• Image sets with object changes:
# # # # # # #

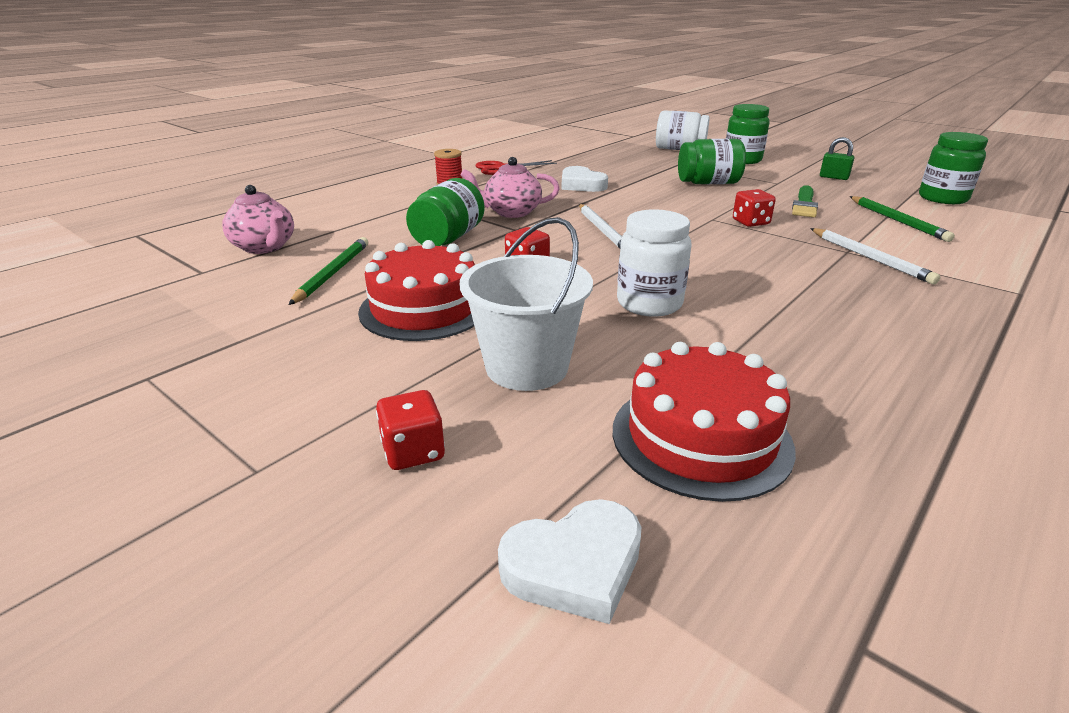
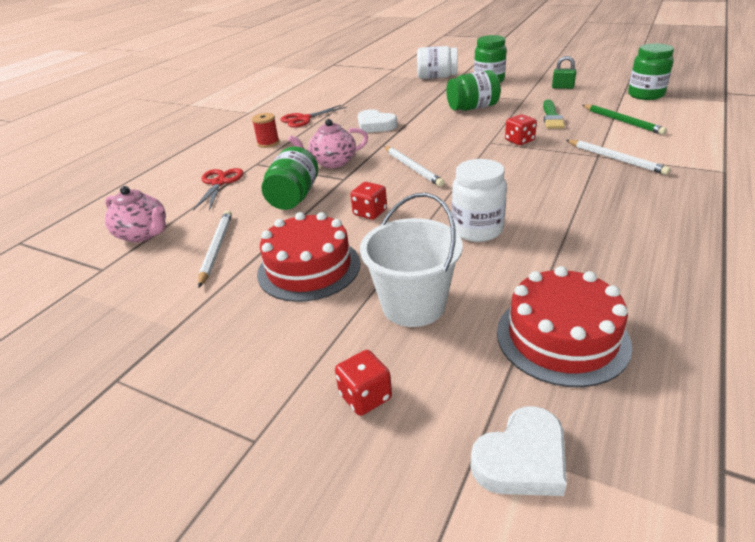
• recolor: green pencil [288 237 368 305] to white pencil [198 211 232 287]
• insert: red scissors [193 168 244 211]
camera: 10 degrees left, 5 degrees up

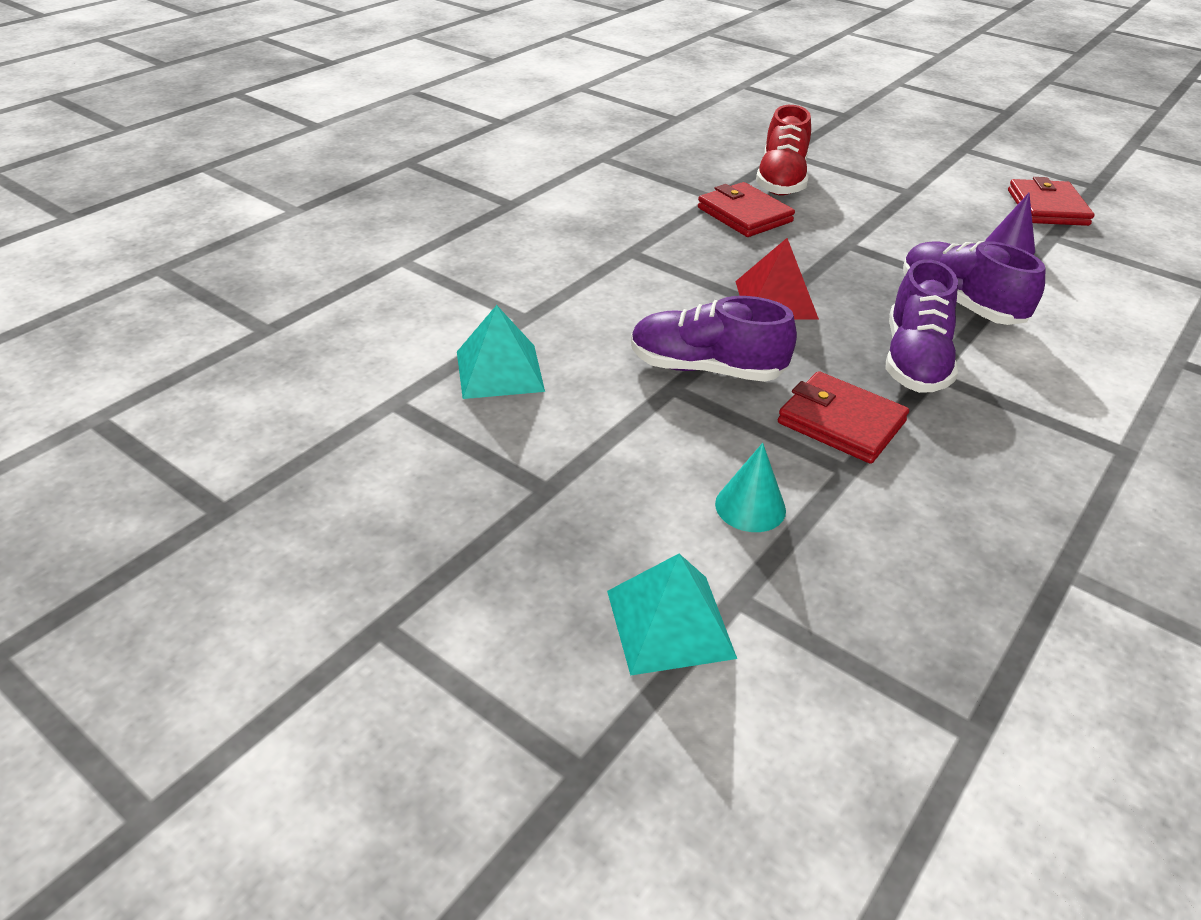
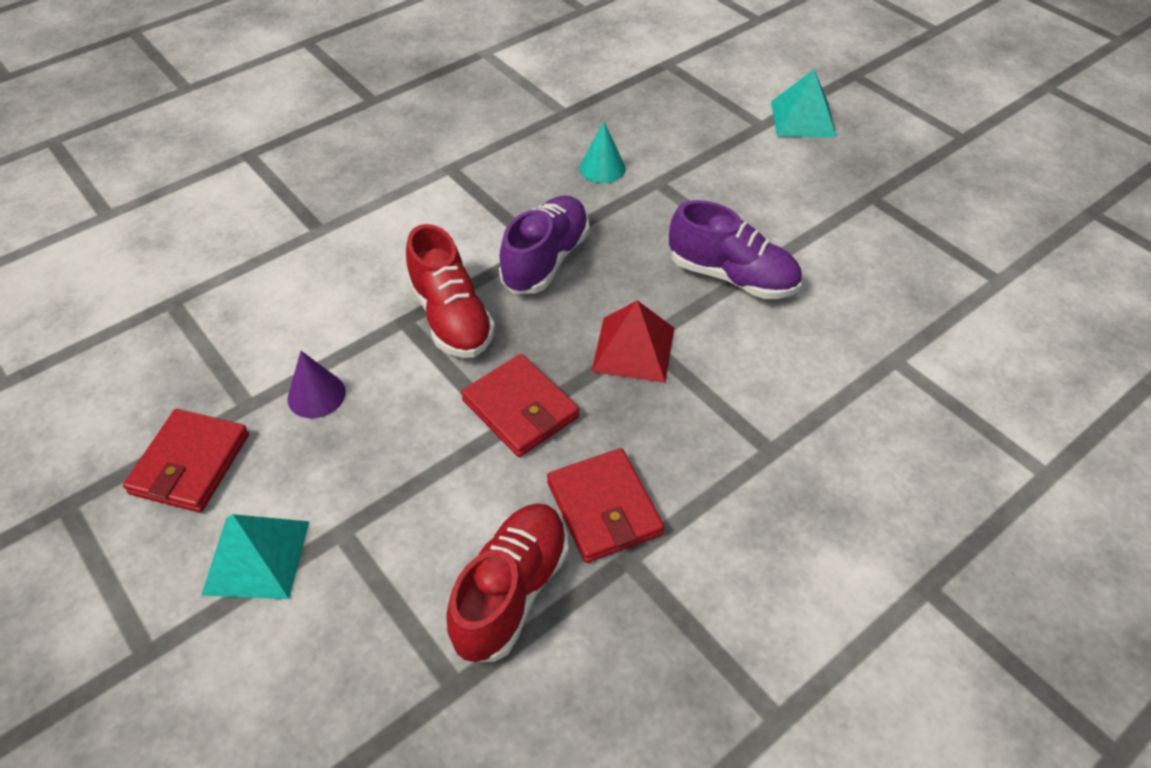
• move: turquoise pyramid [457 305 545 399] to [201 514 309 599]
• move: turquoise cone [715 443 786 532] to [579 122 626 183]
• move: red wallet [778 371 909 464] to [461 354 579 457]
• recolor: purple shoe [903 241 1046 325] to red shoe [406 224 495 358]
camera: 165 degrees left, 10 degrees up

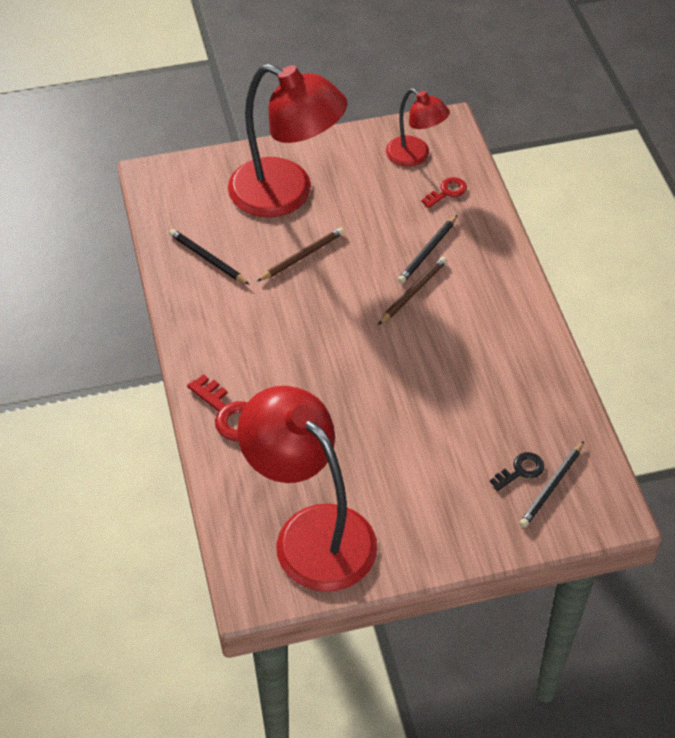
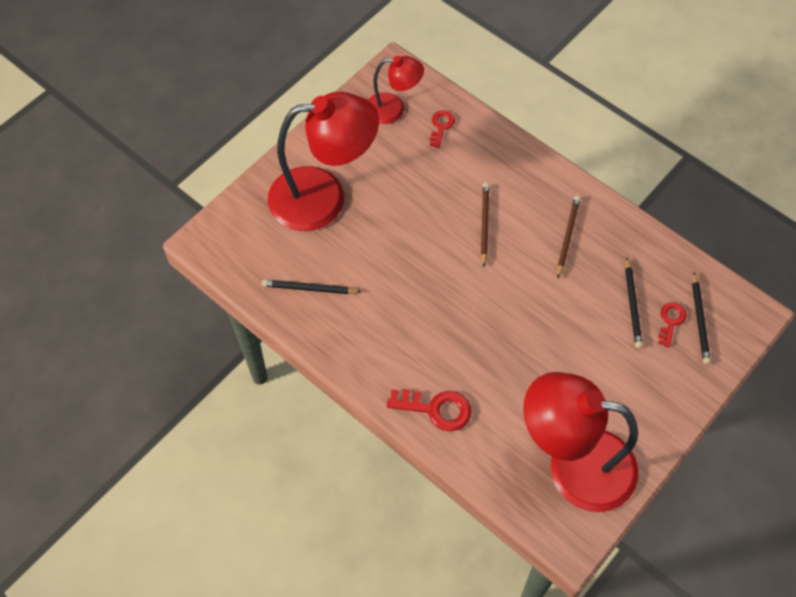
• move: brown pencil [257 227 344 281] to [557 196 581 278]
• move: black pencil [398 215 457 284] to [625 258 643 348]
• recolor: black key [490 452 544 491] to red key [658 302 687 348]
camera: 35 degrees left, 10 degrees up

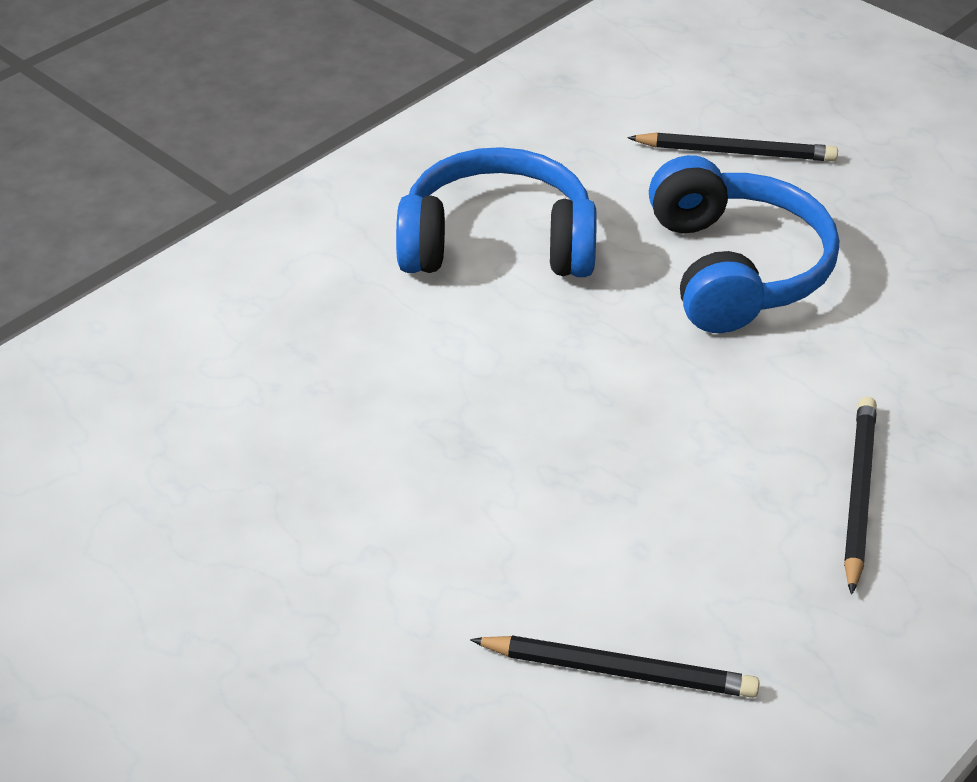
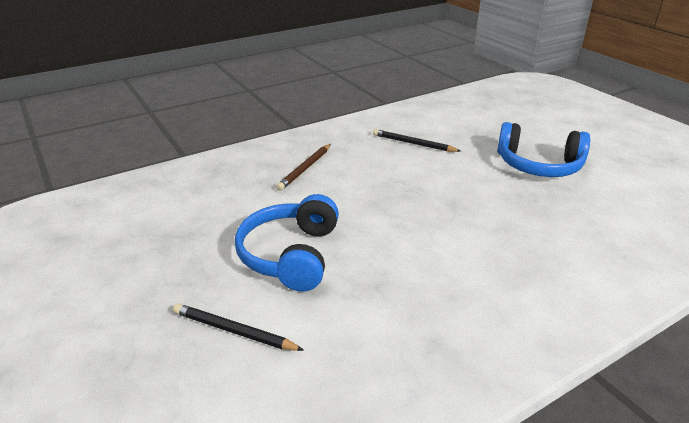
• move: blue headphones [396 147 597 277] to [497 122 590 177]
• recolor: black pencil [844 397 877 595] to brown pencil [276 144 331 191]
camera: 165 degrees left, 10 degrees down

# # # # # # #

• Required work:
Begin at the first line of the records. Print every line through the one containing "168 244 211]" exactly, but skip the pictures.

• Response for this exercise:
• recolor: green pencil [288 237 368 305] to white pencil [198 211 232 287]
• insert: red scissors [193 168 244 211]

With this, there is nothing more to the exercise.